● **DESCRIPTION OF THE TASK**:
Send back the data below exactly. Drop every picture.

BEGIN STUDY MATERIAL

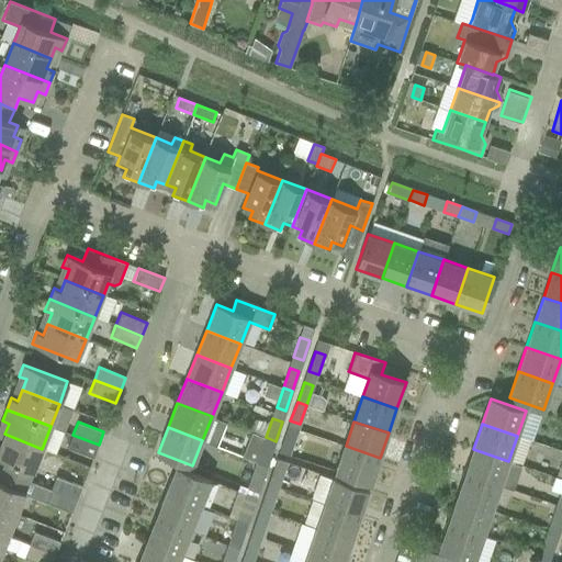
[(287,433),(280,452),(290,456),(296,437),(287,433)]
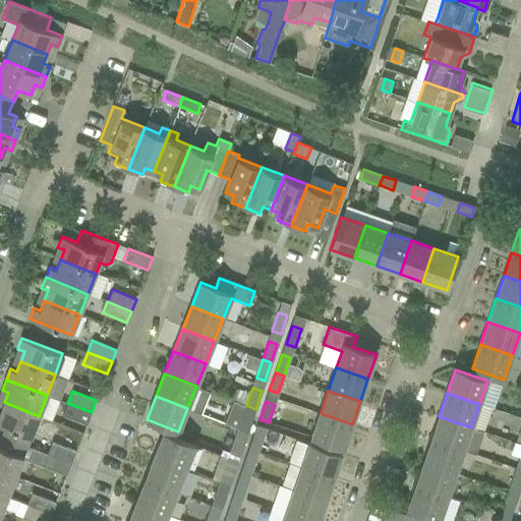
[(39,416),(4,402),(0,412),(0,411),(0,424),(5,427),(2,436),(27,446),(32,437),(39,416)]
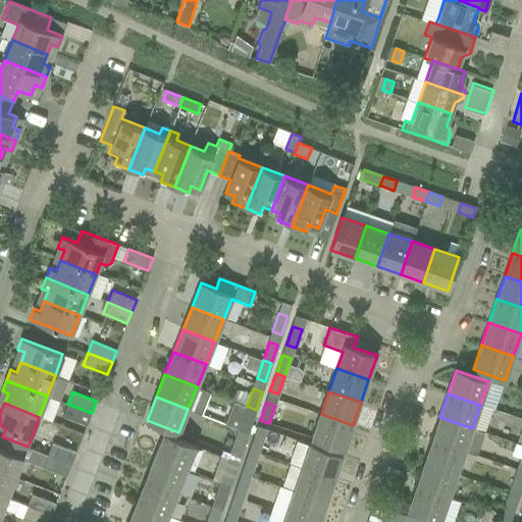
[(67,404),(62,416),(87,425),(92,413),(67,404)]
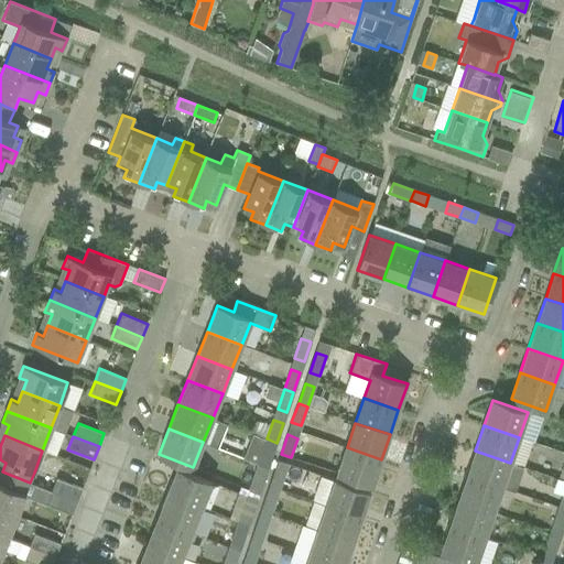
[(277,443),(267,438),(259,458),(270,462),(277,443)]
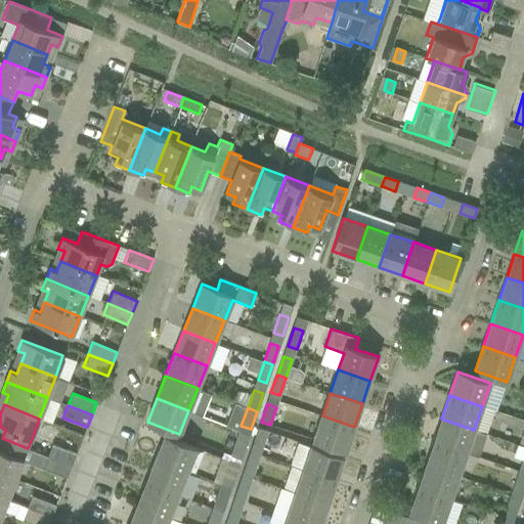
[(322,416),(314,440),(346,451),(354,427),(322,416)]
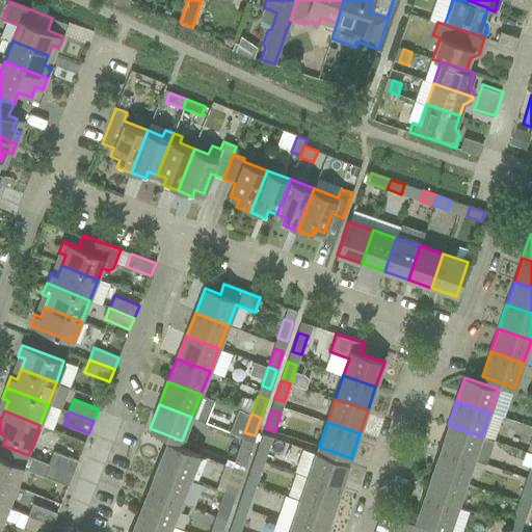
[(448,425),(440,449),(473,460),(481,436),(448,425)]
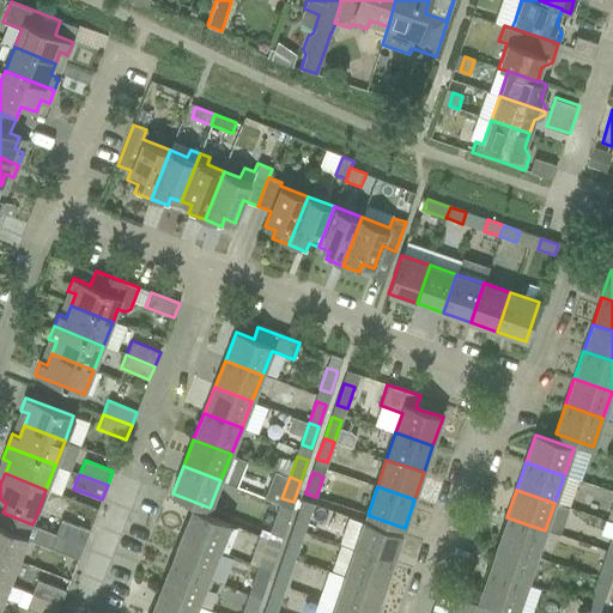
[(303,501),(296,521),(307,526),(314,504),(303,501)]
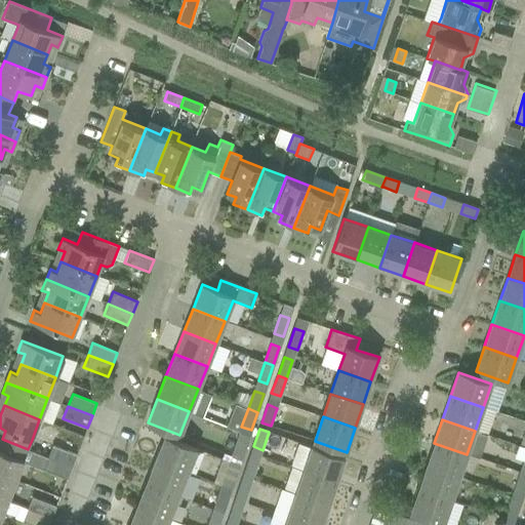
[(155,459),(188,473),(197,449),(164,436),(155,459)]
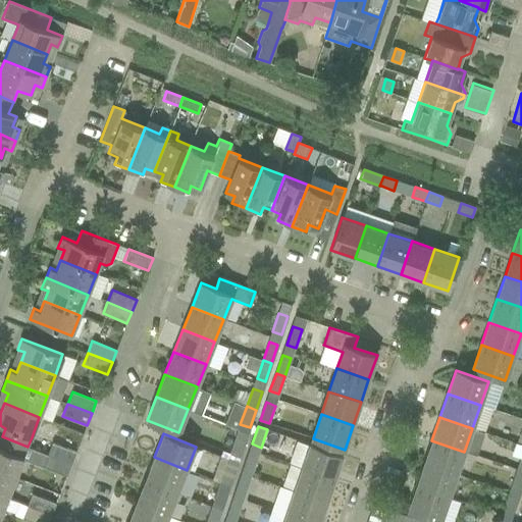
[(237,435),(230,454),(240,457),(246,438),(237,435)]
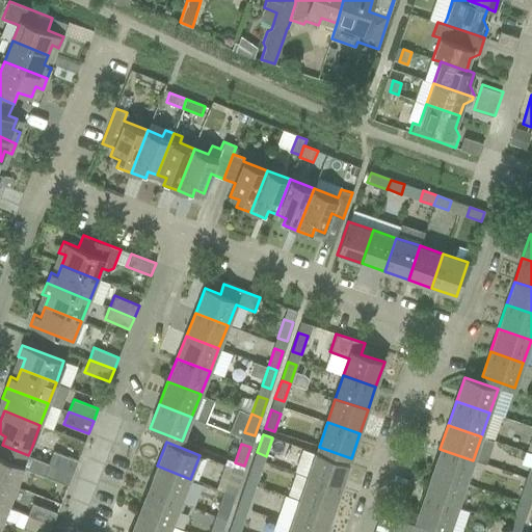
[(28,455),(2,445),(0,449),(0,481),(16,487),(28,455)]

END STUDY MATERIAL

● **SOLUTION**:
[(287,433),(280,452),(290,456),(296,437),(287,433)]
[(39,416),(4,402),(0,412),(0,411),(0,424),(5,427),(2,436),(27,446),(32,437),(39,416)]
[(67,404),(62,416),(87,425),(92,413),(67,404)]
[(277,443),(267,438),(259,458),(270,462),(277,443)]
[(322,416),(314,440),(346,451),(354,427),(322,416)]
[(448,425),(440,449),(473,460),(481,436),(448,425)]
[(303,501),(296,521),(307,526),(314,504),(303,501)]
[(155,459),(188,473),(197,449),(164,436),(155,459)]
[(237,435),(230,454),(240,457),(246,438),(237,435)]
[(28,455),(2,445),(0,449),(0,481),(16,487),(28,455)]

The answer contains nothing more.